What the task requires:
In the records below, find the line with "R4: none -> 620 (GND, W6)" and the line with "R10: 680 (GND, W2) -> 680 (GND, J1/2)"; return exactly those lines and every line between them.

Records to process:

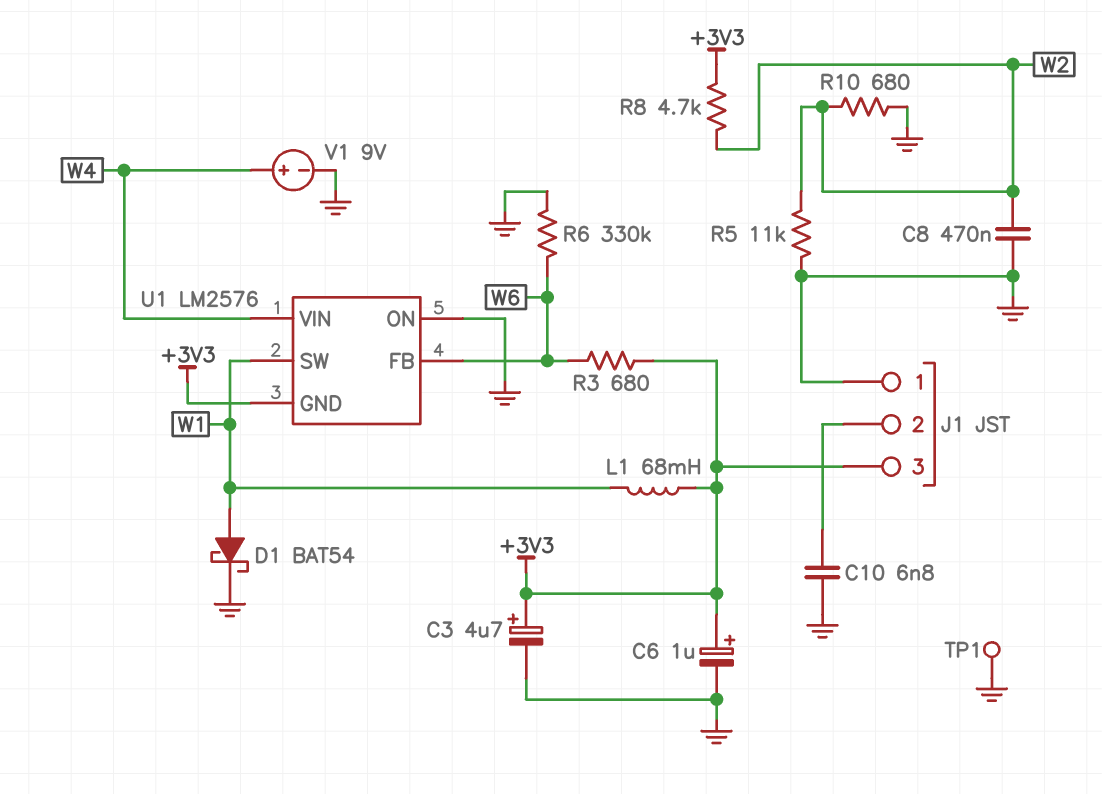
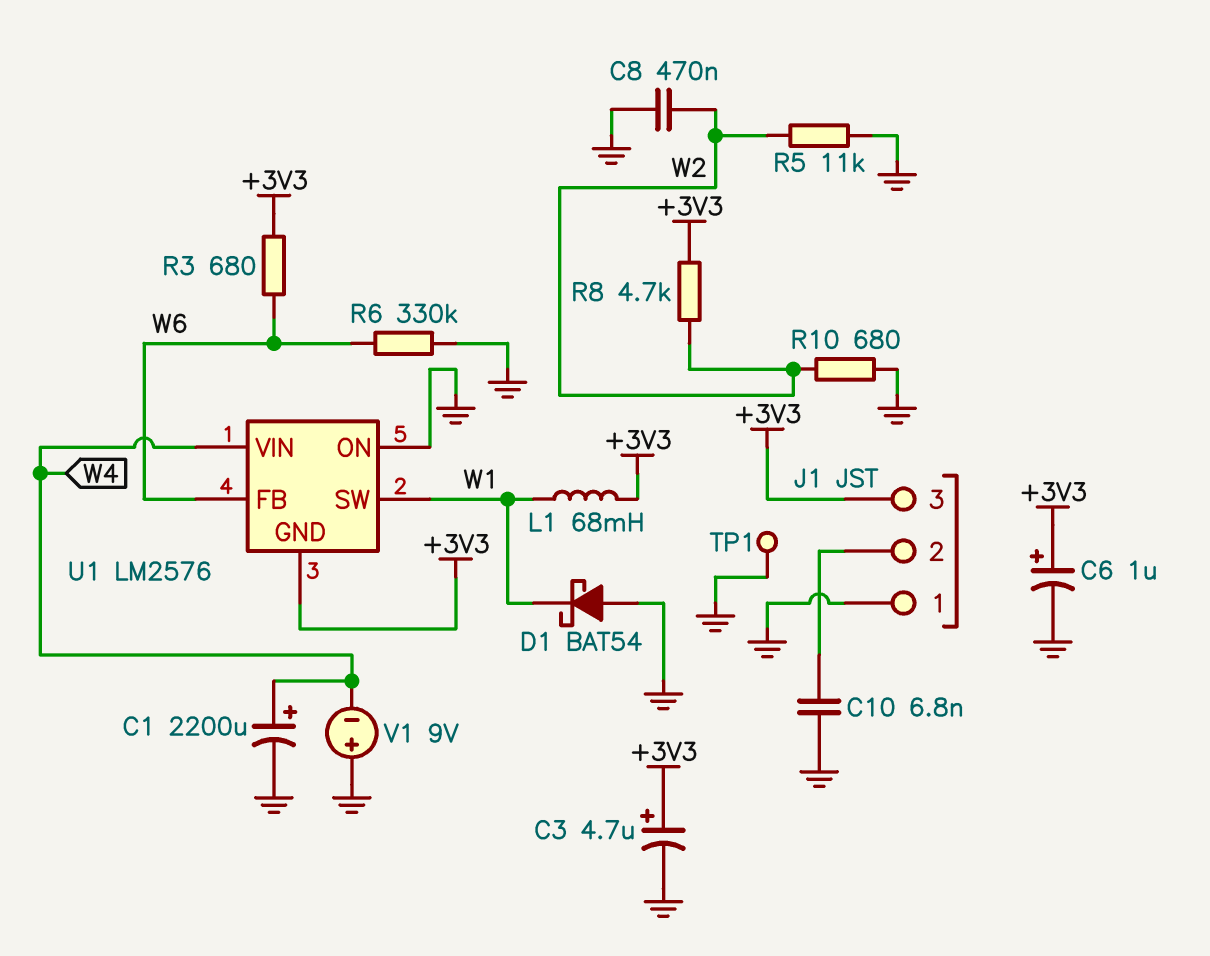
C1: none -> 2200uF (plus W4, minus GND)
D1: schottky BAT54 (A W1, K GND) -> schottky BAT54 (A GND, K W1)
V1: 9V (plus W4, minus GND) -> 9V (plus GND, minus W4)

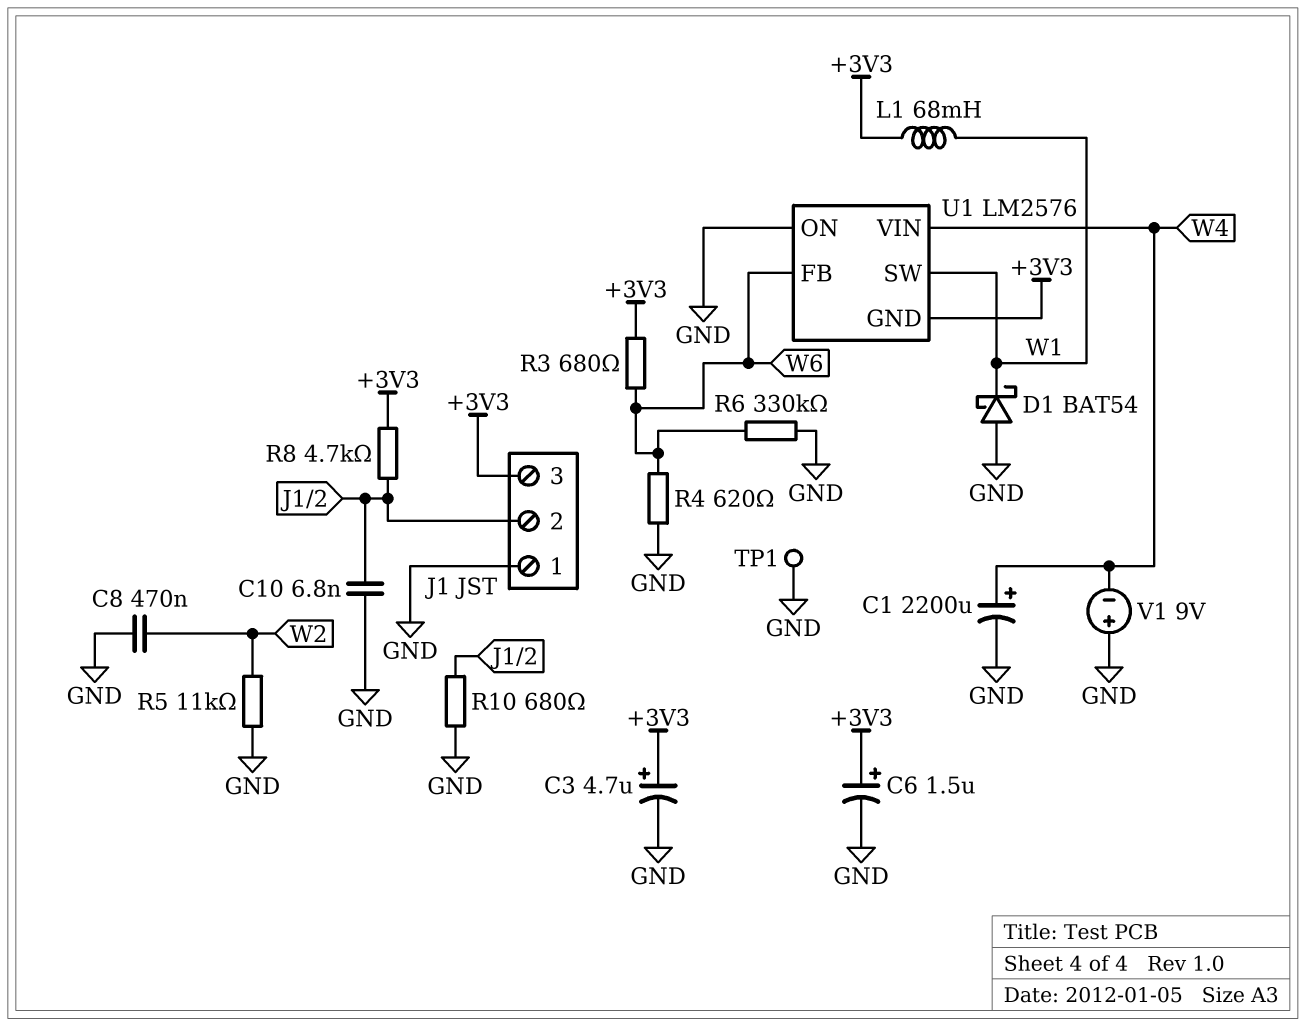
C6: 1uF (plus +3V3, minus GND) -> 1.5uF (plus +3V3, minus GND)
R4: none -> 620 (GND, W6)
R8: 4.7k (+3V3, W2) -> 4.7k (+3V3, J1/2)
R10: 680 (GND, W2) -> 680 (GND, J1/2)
...
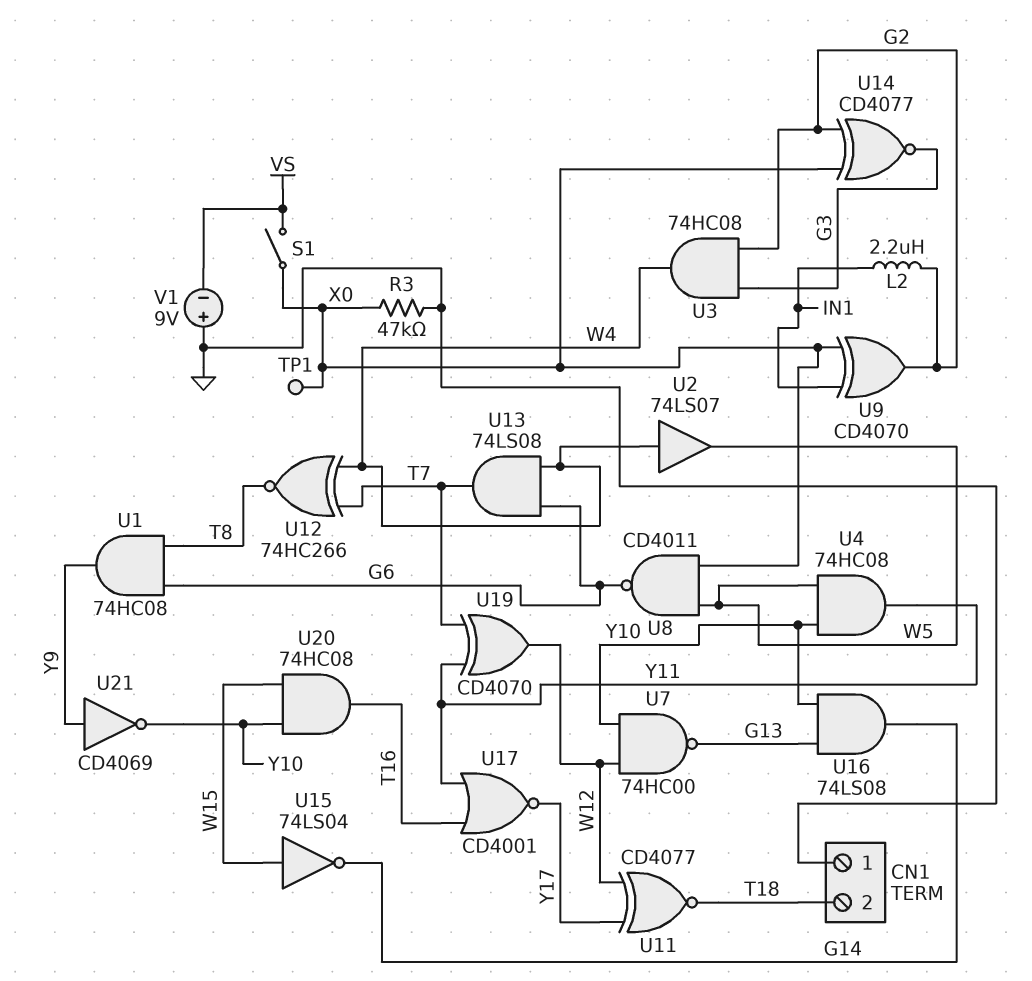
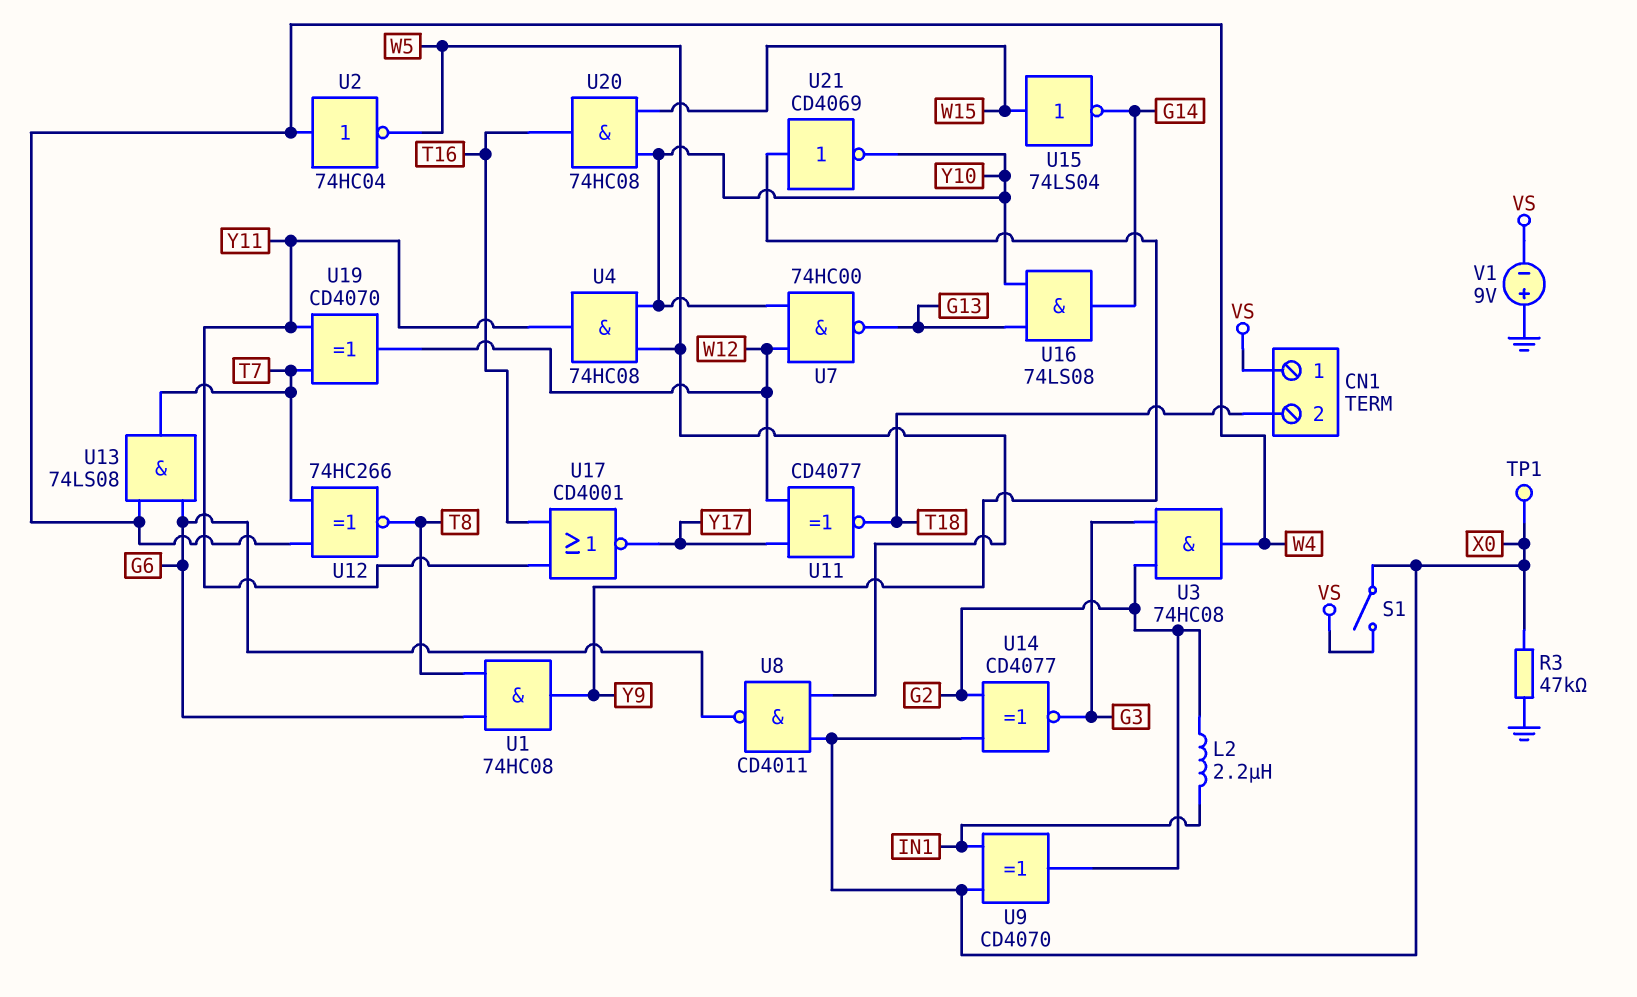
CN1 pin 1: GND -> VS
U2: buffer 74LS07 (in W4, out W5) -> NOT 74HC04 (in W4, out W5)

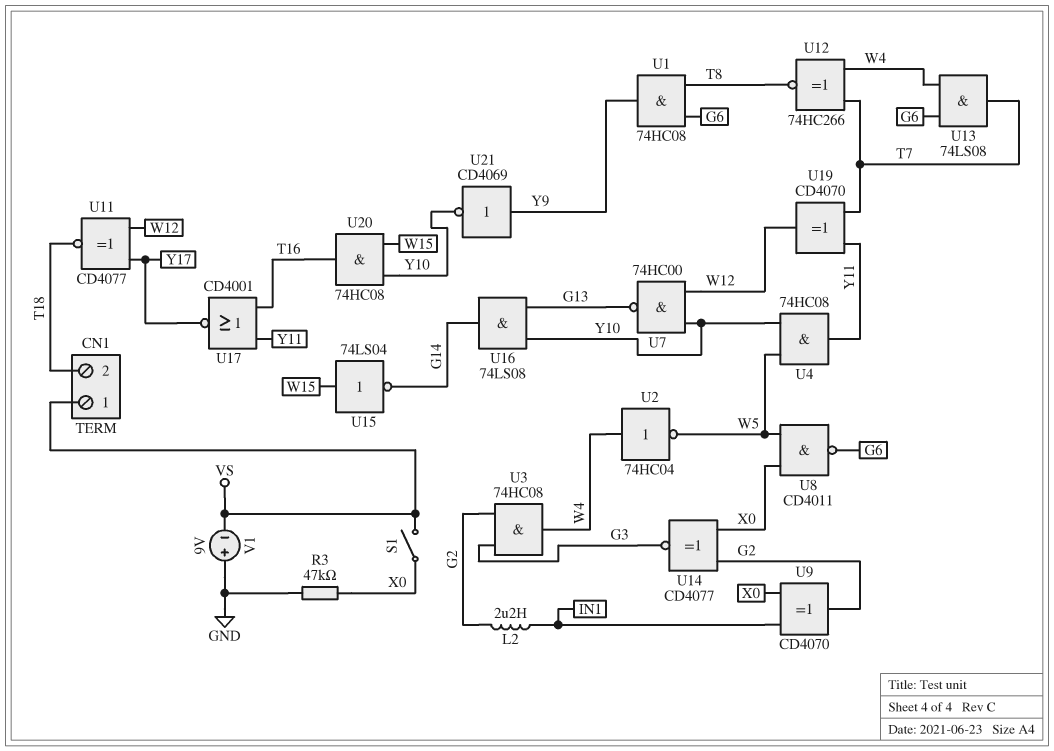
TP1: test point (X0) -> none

Result for this task:
R4: none -> 620 (GND, W6)
R8: 4.7k (+3V3, W2) -> 4.7k (+3V3, J1/2)
R10: 680 (GND, W2) -> 680 (GND, J1/2)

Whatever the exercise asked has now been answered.